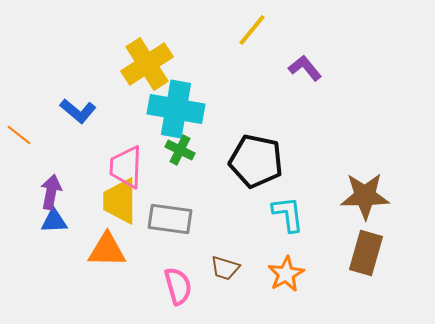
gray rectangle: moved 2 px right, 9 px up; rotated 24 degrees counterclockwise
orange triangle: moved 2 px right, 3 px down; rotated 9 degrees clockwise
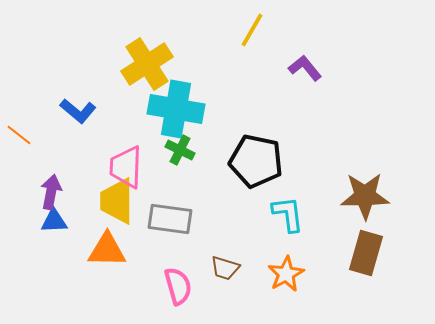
yellow line: rotated 9 degrees counterclockwise
yellow trapezoid: moved 3 px left
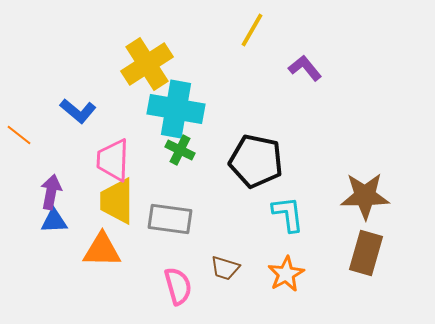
pink trapezoid: moved 13 px left, 7 px up
orange triangle: moved 5 px left
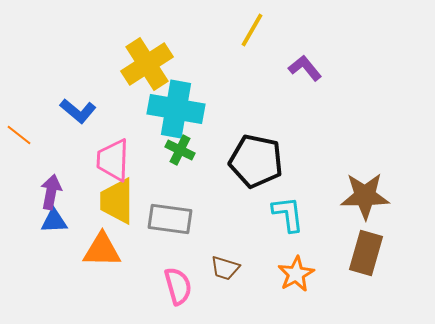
orange star: moved 10 px right
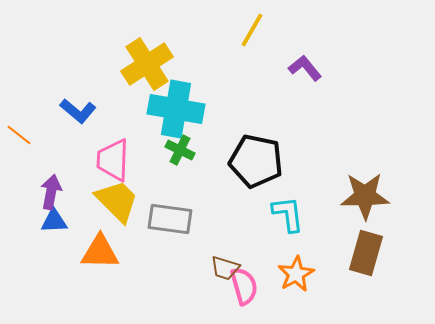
yellow trapezoid: rotated 135 degrees clockwise
orange triangle: moved 2 px left, 2 px down
pink semicircle: moved 66 px right
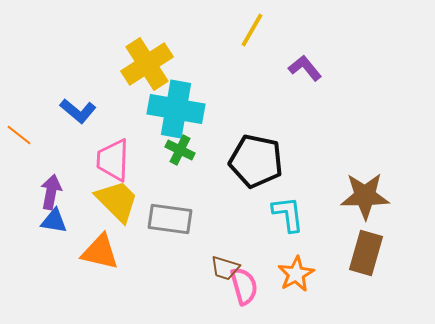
blue triangle: rotated 12 degrees clockwise
orange triangle: rotated 12 degrees clockwise
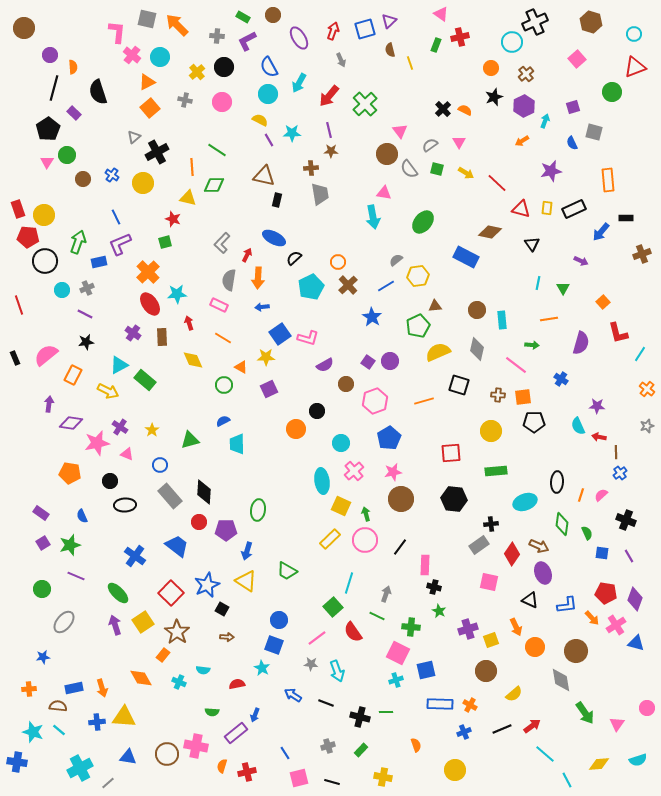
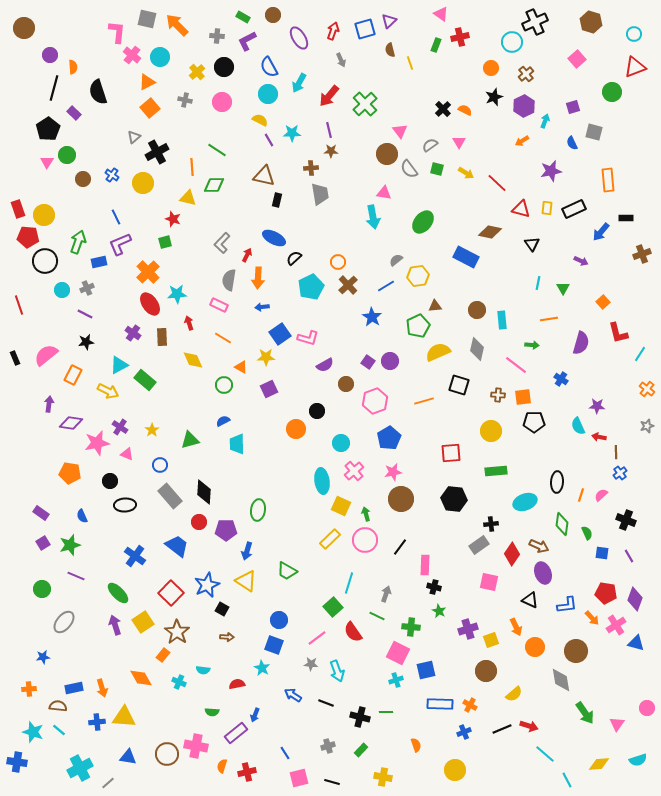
red arrow at (532, 726): moved 3 px left; rotated 54 degrees clockwise
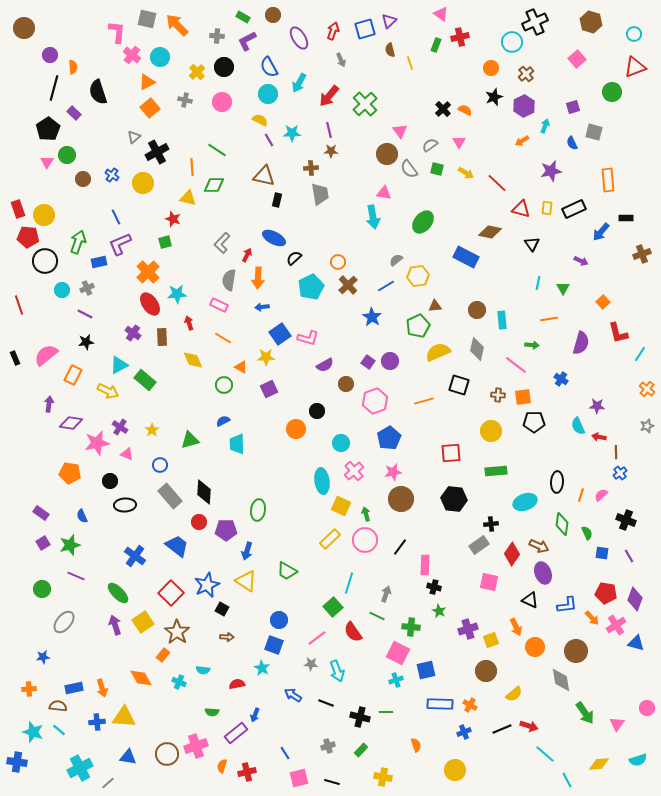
cyan arrow at (545, 121): moved 5 px down
pink cross at (196, 746): rotated 30 degrees counterclockwise
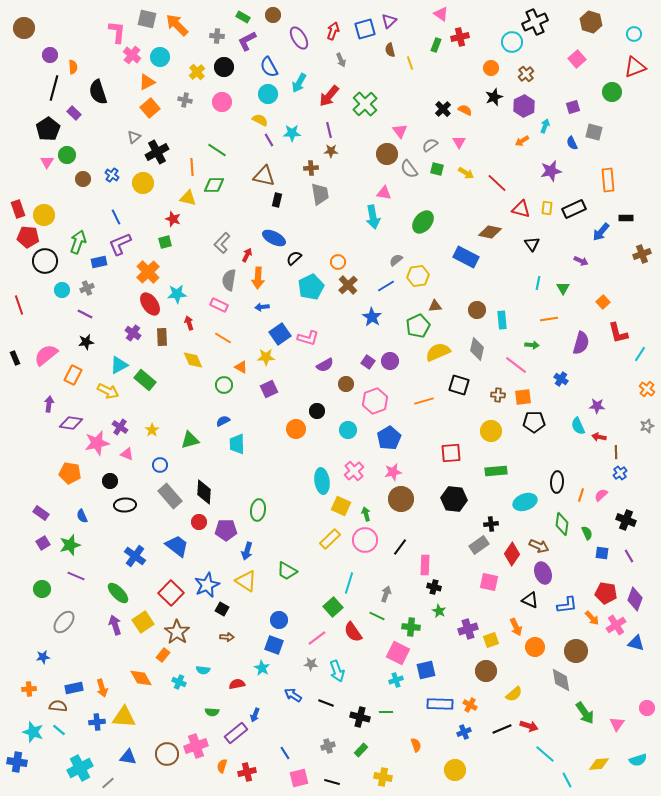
cyan circle at (341, 443): moved 7 px right, 13 px up
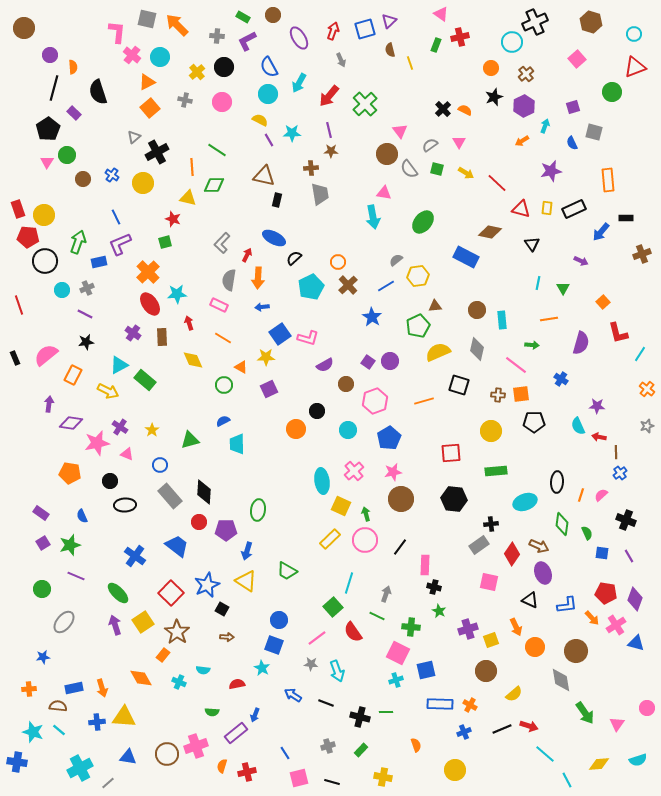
orange square at (523, 397): moved 2 px left, 3 px up
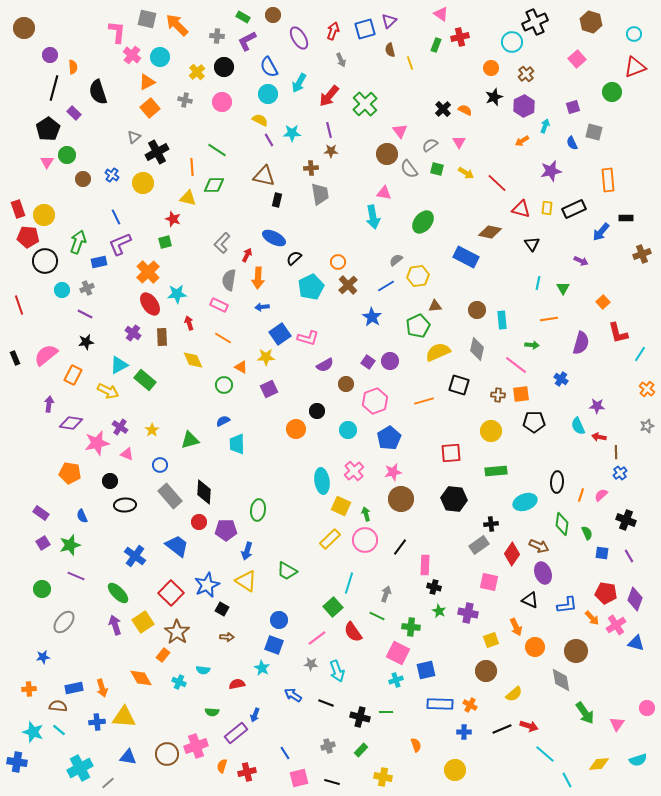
purple cross at (468, 629): moved 16 px up; rotated 30 degrees clockwise
blue cross at (464, 732): rotated 24 degrees clockwise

**TASK OBJECTIVE:** List every line from the records above that contains the word "triangle", reproducing each line in full.

**THE ANSWER:**
orange triangle: moved 2 px right, 3 px down; rotated 9 degrees clockwise
orange triangle: moved 5 px left
orange triangle: moved 2 px left, 2 px down
blue triangle: rotated 12 degrees clockwise
orange triangle: rotated 12 degrees clockwise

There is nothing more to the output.